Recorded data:
☆ ☆ ☆ ☆ ☆

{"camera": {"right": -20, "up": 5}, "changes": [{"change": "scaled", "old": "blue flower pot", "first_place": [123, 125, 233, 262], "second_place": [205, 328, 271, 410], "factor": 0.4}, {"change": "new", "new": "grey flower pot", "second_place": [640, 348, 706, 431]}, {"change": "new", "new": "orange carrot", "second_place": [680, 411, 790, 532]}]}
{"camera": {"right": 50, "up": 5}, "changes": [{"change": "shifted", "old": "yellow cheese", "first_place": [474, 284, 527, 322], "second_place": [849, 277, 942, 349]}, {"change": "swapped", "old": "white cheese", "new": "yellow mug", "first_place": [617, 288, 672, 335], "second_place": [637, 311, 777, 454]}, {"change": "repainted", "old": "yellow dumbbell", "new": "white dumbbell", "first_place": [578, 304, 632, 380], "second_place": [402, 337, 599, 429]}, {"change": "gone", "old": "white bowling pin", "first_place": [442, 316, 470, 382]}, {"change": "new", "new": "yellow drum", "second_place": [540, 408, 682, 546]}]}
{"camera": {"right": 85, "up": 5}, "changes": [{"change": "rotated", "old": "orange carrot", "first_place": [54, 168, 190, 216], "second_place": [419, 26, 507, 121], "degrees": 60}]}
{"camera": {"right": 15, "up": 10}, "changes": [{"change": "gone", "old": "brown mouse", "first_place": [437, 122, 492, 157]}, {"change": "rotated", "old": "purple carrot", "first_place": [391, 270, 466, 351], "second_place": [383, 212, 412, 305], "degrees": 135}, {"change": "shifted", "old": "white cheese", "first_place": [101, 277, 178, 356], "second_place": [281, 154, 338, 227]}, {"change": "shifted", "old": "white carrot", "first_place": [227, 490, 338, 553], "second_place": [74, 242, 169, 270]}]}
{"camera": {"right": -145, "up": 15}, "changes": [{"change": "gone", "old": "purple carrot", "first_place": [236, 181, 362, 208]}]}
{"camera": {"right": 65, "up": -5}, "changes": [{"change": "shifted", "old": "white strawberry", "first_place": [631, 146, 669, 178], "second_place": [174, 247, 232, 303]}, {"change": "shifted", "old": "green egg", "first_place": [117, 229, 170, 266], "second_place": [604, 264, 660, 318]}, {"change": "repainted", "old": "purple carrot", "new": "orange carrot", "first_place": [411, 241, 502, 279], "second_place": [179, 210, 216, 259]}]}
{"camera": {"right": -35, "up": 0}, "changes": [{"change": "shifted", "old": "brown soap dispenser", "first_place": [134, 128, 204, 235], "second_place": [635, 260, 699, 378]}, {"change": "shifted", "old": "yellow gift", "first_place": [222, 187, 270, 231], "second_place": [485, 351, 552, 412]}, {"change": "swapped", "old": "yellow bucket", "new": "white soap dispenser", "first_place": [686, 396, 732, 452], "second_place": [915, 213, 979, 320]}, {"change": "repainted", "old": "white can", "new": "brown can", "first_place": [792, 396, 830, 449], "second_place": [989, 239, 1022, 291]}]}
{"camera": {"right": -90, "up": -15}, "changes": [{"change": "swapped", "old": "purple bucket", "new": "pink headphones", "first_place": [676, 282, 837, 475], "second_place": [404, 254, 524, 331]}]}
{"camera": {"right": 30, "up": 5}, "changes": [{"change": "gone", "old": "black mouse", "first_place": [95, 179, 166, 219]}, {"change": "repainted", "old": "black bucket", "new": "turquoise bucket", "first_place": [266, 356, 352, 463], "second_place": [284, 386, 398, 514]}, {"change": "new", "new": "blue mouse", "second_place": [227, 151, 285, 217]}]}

☆ ☆ ☆ ☆ ☆

WHAT TO DO: Print out every entry, keeping each one exact.

FINISHED TASK:
{"camera": {"right": -20, "up": 5}, "changes": [{"change": "scaled", "old": "blue flower pot", "first_place": [123, 125, 233, 262], "second_place": [205, 328, 271, 410], "factor": 0.4}, {"change": "new", "new": "grey flower pot", "second_place": [640, 348, 706, 431]}, {"change": "new", "new": "orange carrot", "second_place": [680, 411, 790, 532]}]}
{"camera": {"right": 50, "up": 5}, "changes": [{"change": "shifted", "old": "yellow cheese", "first_place": [474, 284, 527, 322], "second_place": [849, 277, 942, 349]}, {"change": "swapped", "old": "white cheese", "new": "yellow mug", "first_place": [617, 288, 672, 335], "second_place": [637, 311, 777, 454]}, {"change": "repainted", "old": "yellow dumbbell", "new": "white dumbbell", "first_place": [578, 304, 632, 380], "second_place": [402, 337, 599, 429]}, {"change": "gone", "old": "white bowling pin", "first_place": [442, 316, 470, 382]}, {"change": "new", "new": "yellow drum", "second_place": [540, 408, 682, 546]}]}
{"camera": {"right": 85, "up": 5}, "changes": [{"change": "rotated", "old": "orange carrot", "first_place": [54, 168, 190, 216], "second_place": [419, 26, 507, 121], "degrees": 60}]}
{"camera": {"right": 15, "up": 10}, "changes": [{"change": "gone", "old": "brown mouse", "first_place": [437, 122, 492, 157]}, {"change": "rotated", "old": "purple carrot", "first_place": [391, 270, 466, 351], "second_place": [383, 212, 412, 305], "degrees": 135}, {"change": "shifted", "old": "white cheese", "first_place": [101, 277, 178, 356], "second_place": [281, 154, 338, 227]}, {"change": "shifted", "old": "white carrot", "first_place": [227, 490, 338, 553], "second_place": [74, 242, 169, 270]}]}
{"camera": {"right": -145, "up": 15}, "changes": [{"change": "gone", "old": "purple carrot", "first_place": [236, 181, 362, 208]}]}
{"camera": {"right": 65, "up": -5}, "changes": [{"change": "shifted", "old": "white strawberry", "first_place": [631, 146, 669, 178], "second_place": [174, 247, 232, 303]}, {"change": "shifted", "old": "green egg", "first_place": [117, 229, 170, 266], "second_place": [604, 264, 660, 318]}, {"change": "repainted", "old": "purple carrot", "new": "orange carrot", "first_place": [411, 241, 502, 279], "second_place": [179, 210, 216, 259]}]}
{"camera": {"right": -35, "up": 0}, "changes": [{"change": "shifted", "old": "brown soap dispenser", "first_place": [134, 128, 204, 235], "second_place": [635, 260, 699, 378]}, {"change": "shifted", "old": "yellow gift", "first_place": [222, 187, 270, 231], "second_place": [485, 351, 552, 412]}, {"change": "swapped", "old": "yellow bucket", "new": "white soap dispenser", "first_place": [686, 396, 732, 452], "second_place": [915, 213, 979, 320]}, {"change": "repainted", "old": "white can", "new": "brown can", "first_place": [792, 396, 830, 449], "second_place": [989, 239, 1022, 291]}]}
{"camera": {"right": -90, "up": -15}, "changes": [{"change": "swapped", "old": "purple bucket", "new": "pink headphones", "first_place": [676, 282, 837, 475], "second_place": [404, 254, 524, 331]}]}
{"camera": {"right": 30, "up": 5}, "changes": [{"change": "gone", "old": "black mouse", "first_place": [95, 179, 166, 219]}, {"change": "repainted", "old": "black bucket", "new": "turquoise bucket", "first_place": [266, 356, 352, 463], "second_place": [284, 386, 398, 514]}, {"change": "new", "new": "blue mouse", "second_place": [227, 151, 285, 217]}]}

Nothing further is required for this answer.